Input data START

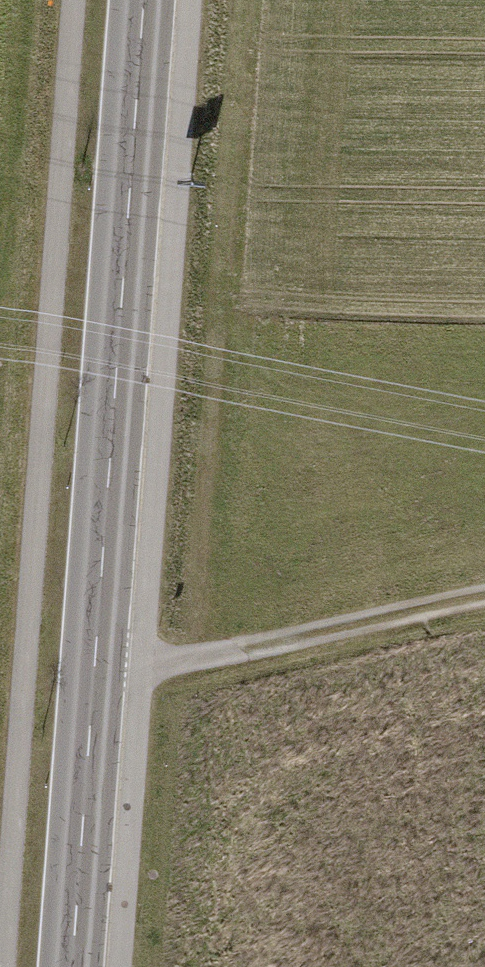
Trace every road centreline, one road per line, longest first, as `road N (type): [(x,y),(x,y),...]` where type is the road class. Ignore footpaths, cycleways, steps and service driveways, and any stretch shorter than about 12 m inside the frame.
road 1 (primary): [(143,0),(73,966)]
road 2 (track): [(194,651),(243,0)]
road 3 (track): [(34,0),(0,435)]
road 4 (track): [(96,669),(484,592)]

Input data END

Without any of the pictures, repeat the entries above word for word.

Written reply:
Trace every road centreline, one road per line, longest first, as `road N (type): [(x,y),(x,y),...]` where type is the road class. Ignore footpaths, cycleways, steps and service driveways, and any stretch shorter than about 12 m inside the frame.
road 1 (primary): [(143,0),(73,966)]
road 2 (track): [(194,651),(243,0)]
road 3 (track): [(34,0),(0,435)]
road 4 (track): [(96,669),(484,592)]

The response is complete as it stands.